(Stored items from a collection)
= Beginning of Section =
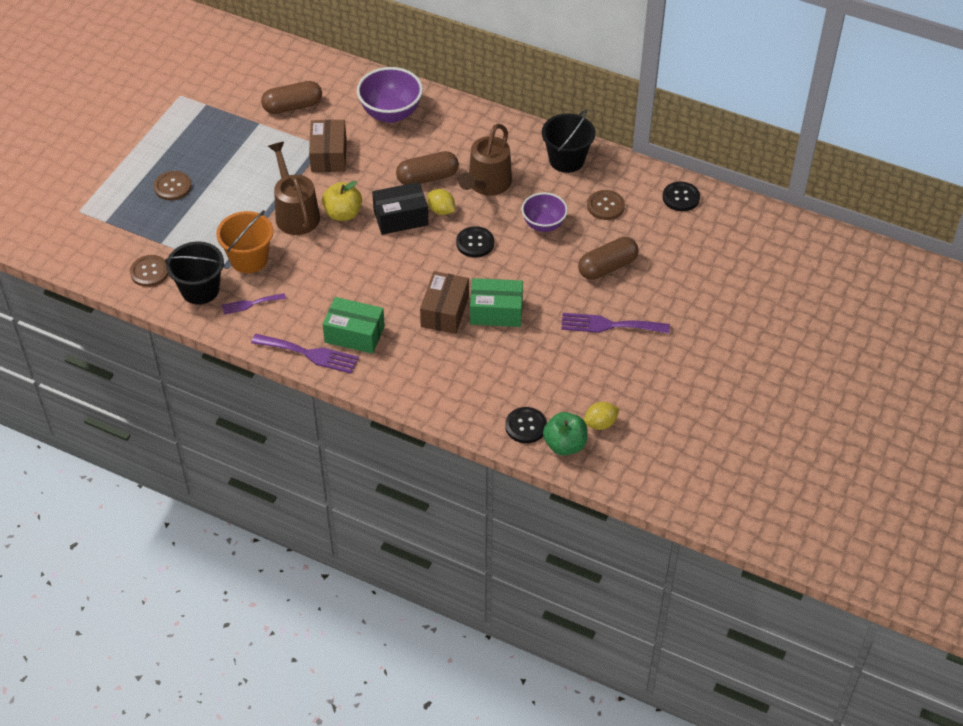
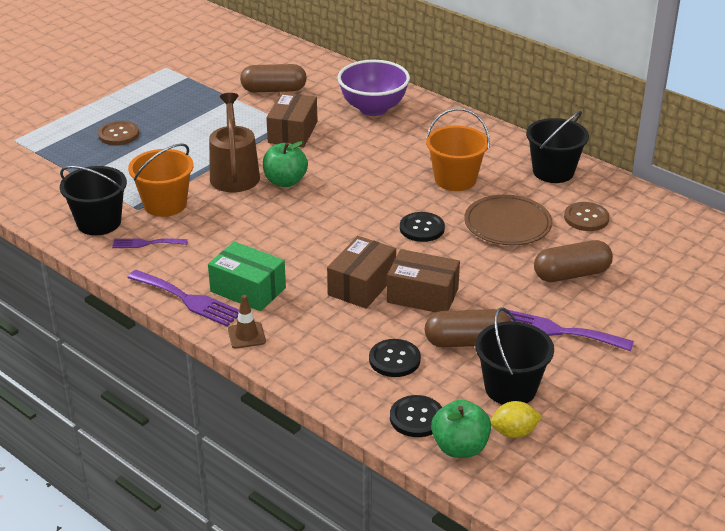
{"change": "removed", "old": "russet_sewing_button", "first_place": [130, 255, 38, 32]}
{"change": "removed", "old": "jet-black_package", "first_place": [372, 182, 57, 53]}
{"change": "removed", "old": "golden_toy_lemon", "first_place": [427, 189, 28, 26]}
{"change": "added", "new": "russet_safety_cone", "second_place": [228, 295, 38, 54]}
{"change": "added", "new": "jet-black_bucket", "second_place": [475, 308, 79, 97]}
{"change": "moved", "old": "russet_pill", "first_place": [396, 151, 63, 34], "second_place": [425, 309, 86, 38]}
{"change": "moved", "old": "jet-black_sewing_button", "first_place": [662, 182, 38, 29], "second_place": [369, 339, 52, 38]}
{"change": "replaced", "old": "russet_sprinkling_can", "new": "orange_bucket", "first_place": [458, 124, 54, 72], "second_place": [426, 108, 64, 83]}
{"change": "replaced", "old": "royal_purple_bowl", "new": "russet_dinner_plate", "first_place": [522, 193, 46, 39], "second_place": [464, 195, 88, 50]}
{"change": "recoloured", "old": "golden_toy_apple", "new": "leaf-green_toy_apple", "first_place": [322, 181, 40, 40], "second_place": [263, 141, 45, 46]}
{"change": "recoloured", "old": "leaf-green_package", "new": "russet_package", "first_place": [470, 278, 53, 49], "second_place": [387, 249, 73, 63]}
= End of Section =
Output all of the entries verbatim, leaving out any images.

{"change": "removed", "old": "russet_sewing_button", "first_place": [130, 255, 38, 32]}
{"change": "removed", "old": "jet-black_package", "first_place": [372, 182, 57, 53]}
{"change": "removed", "old": "golden_toy_lemon", "first_place": [427, 189, 28, 26]}
{"change": "added", "new": "russet_safety_cone", "second_place": [228, 295, 38, 54]}
{"change": "added", "new": "jet-black_bucket", "second_place": [475, 308, 79, 97]}
{"change": "moved", "old": "russet_pill", "first_place": [396, 151, 63, 34], "second_place": [425, 309, 86, 38]}
{"change": "moved", "old": "jet-black_sewing_button", "first_place": [662, 182, 38, 29], "second_place": [369, 339, 52, 38]}
{"change": "replaced", "old": "russet_sprinkling_can", "new": "orange_bucket", "first_place": [458, 124, 54, 72], "second_place": [426, 108, 64, 83]}
{"change": "replaced", "old": "royal_purple_bowl", "new": "russet_dinner_plate", "first_place": [522, 193, 46, 39], "second_place": [464, 195, 88, 50]}
{"change": "recoloured", "old": "golden_toy_apple", "new": "leaf-green_toy_apple", "first_place": [322, 181, 40, 40], "second_place": [263, 141, 45, 46]}
{"change": "recoloured", "old": "leaf-green_package", "new": "russet_package", "first_place": [470, 278, 53, 49], "second_place": [387, 249, 73, 63]}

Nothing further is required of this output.